* [TASK REQUIREMENTS]: Copy every record word for word. Pictures are not part of the copy.

* [LISTED ENTRIES]:
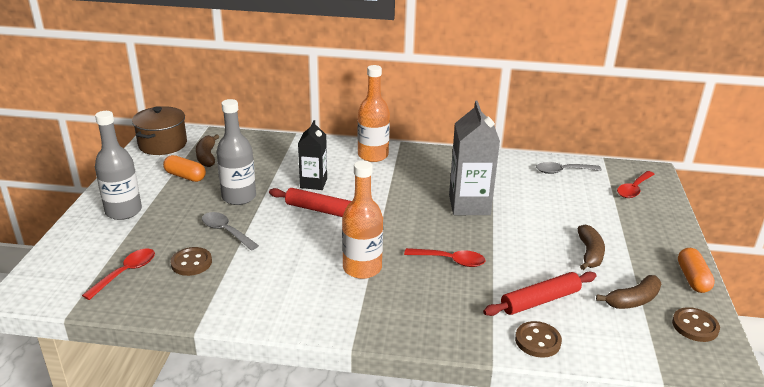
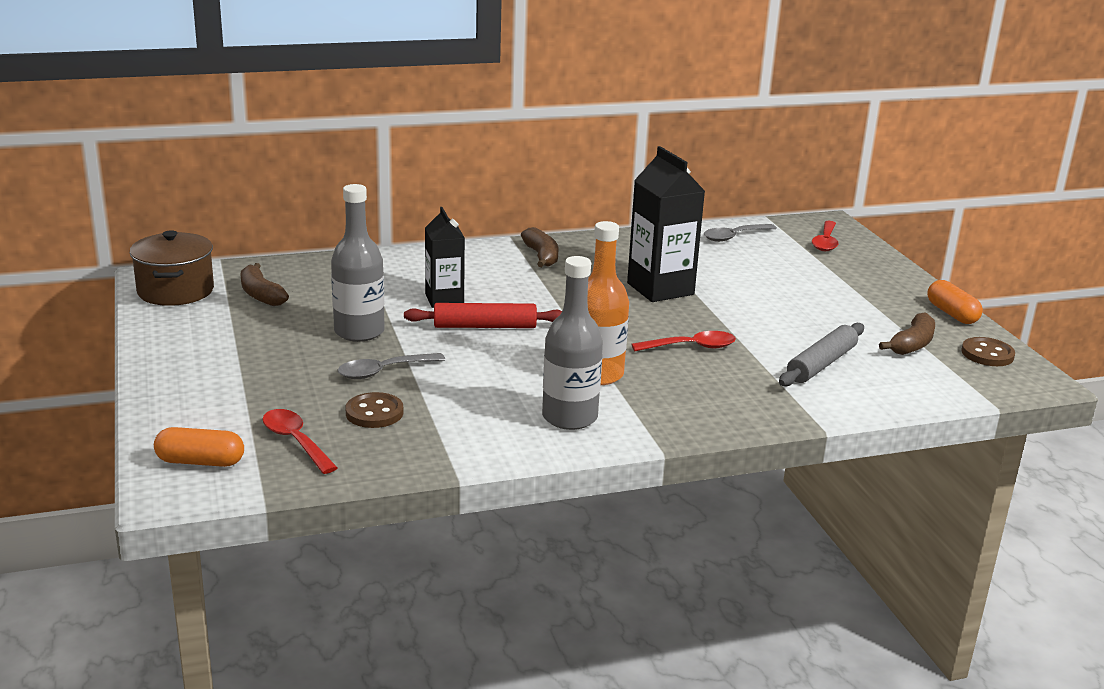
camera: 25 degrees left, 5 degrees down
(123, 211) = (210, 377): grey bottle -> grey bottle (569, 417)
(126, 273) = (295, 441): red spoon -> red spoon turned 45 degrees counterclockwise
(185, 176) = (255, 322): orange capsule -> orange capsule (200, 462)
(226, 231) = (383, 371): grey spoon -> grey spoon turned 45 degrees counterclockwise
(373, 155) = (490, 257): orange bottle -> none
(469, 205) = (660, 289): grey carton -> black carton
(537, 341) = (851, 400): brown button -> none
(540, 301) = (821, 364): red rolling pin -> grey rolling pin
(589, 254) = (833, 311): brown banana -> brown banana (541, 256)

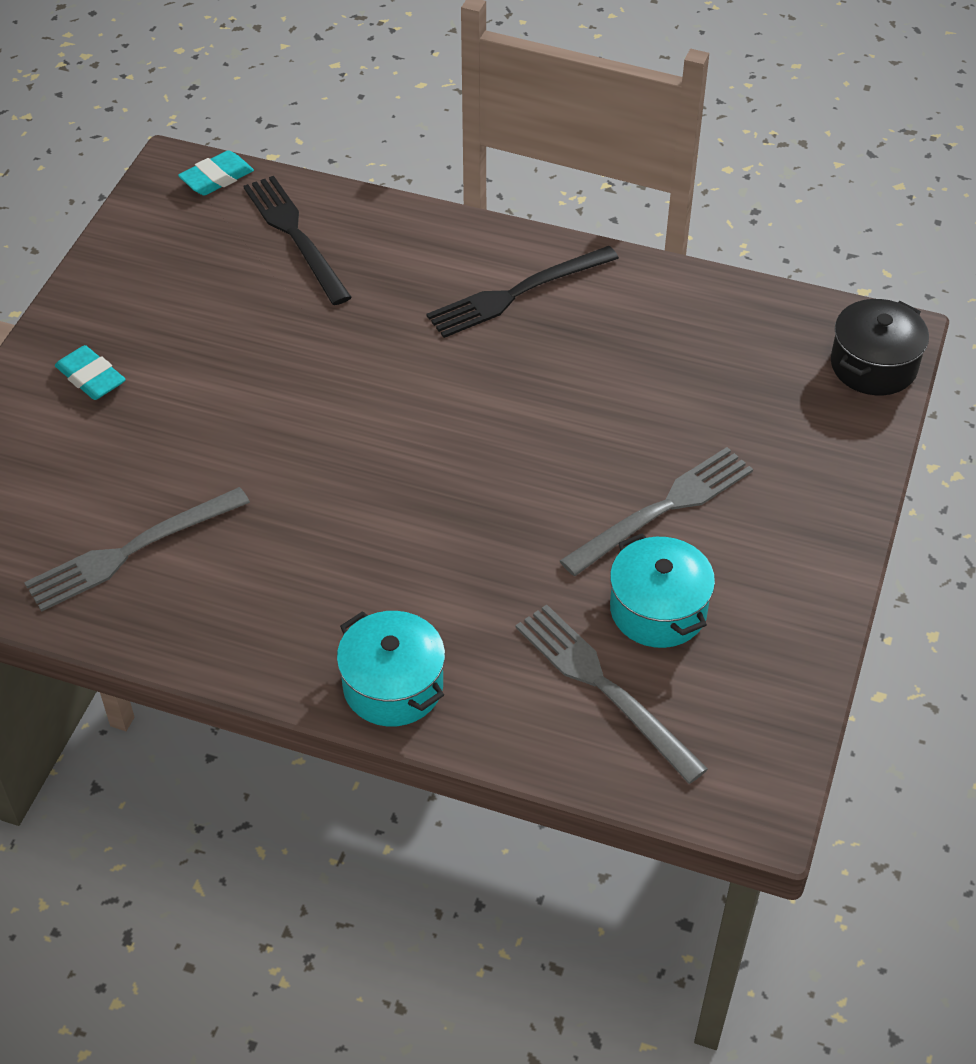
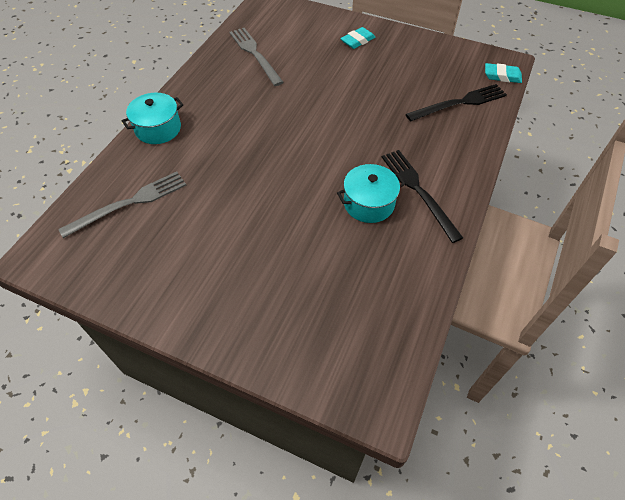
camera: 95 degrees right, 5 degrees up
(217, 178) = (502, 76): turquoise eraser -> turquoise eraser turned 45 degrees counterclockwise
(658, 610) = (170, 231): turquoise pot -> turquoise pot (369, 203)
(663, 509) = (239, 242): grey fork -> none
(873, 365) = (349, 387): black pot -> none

* [ANSWER]:
camera: 25 degrees left, 5 degrees down
(123, 211) = (210, 377): grey bottle -> grey bottle (569, 417)
(126, 273) = (295, 441): red spoon -> red spoon turned 45 degrees counterclockwise
(185, 176) = (255, 322): orange capsule -> orange capsule (200, 462)
(226, 231) = (383, 371): grey spoon -> grey spoon turned 45 degrees counterclockwise
(373, 155) = (490, 257): orange bottle -> none
(469, 205) = (660, 289): grey carton -> black carton
(537, 341) = (851, 400): brown button -> none
(540, 301) = (821, 364): red rolling pin -> grey rolling pin
(589, 254) = (833, 311): brown banana -> brown banana (541, 256)

camera: 95 degrees right, 5 degrees up
(217, 178) = (502, 76): turquoise eraser -> turquoise eraser turned 45 degrees counterclockwise
(658, 610) = (170, 231): turquoise pot -> turquoise pot (369, 203)
(663, 509) = (239, 242): grey fork -> none
(873, 365) = (349, 387): black pot -> none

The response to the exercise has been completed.